▶ **Given entries**
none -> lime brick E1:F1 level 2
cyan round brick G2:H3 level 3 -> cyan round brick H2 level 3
---
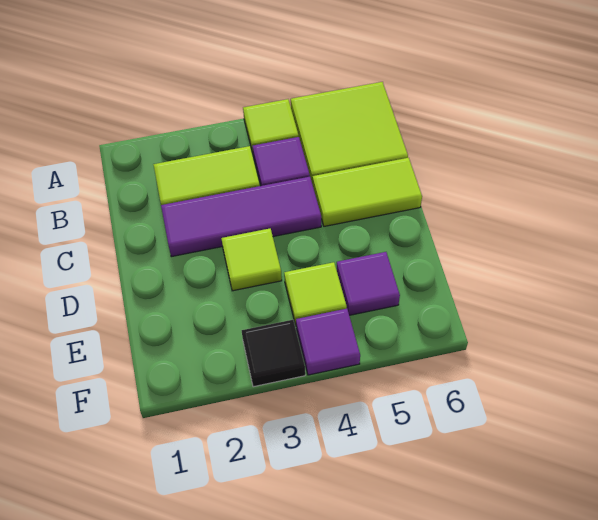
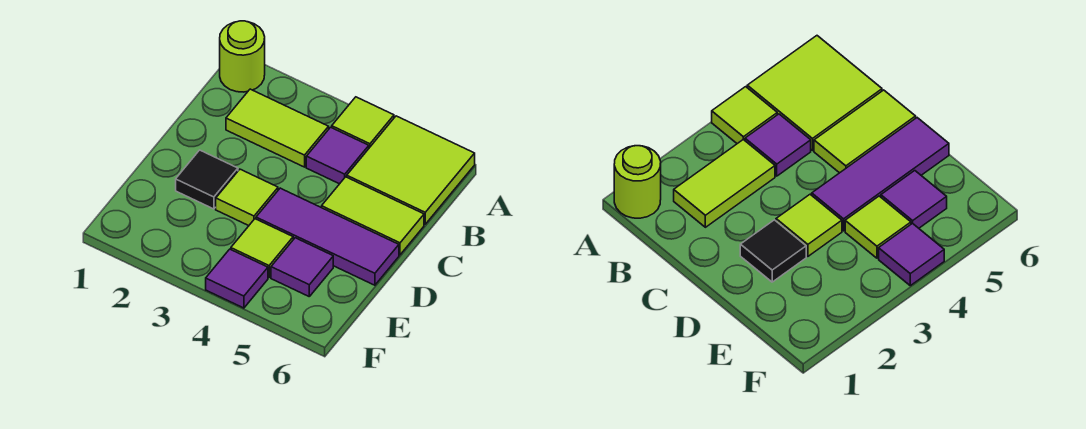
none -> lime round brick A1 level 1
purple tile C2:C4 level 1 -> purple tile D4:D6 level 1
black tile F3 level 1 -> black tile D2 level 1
==
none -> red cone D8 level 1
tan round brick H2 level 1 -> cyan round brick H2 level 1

▶ **Your objective**
What is the number of lines in the entries above that contain the string "none"? Reply with the number and nothing more.

▶ **Exercise solution**
3